◆ Exercise requirements ◆
Show me every line in the listing that has the word "boat".
**** Records shown ****
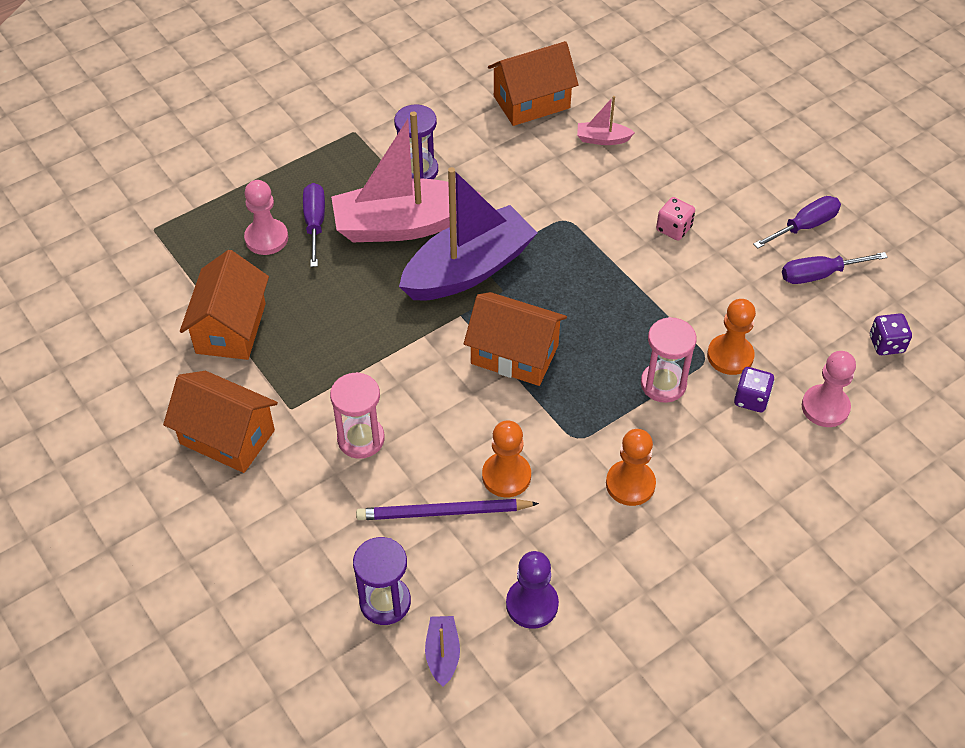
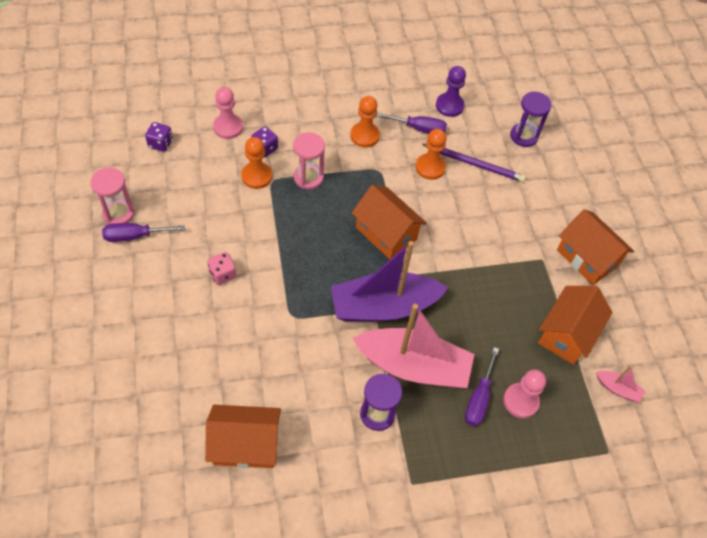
camera: 160 degrees left, 5 degrees up
(361, 439) = (505, 222): pink hourglass -> pink hourglass (119, 213)
(442, 654) = (504, 104): purple boat -> none
(602, 139) = (215, 376): pink boat -> pink boat (617, 389)
(819, 275) = (158, 200): purple screwdriver -> purple screwdriver (419, 128)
****
◆ Problem solution ◆
(442, 654) = (504, 104): purple boat -> none
(602, 139) = (215, 376): pink boat -> pink boat (617, 389)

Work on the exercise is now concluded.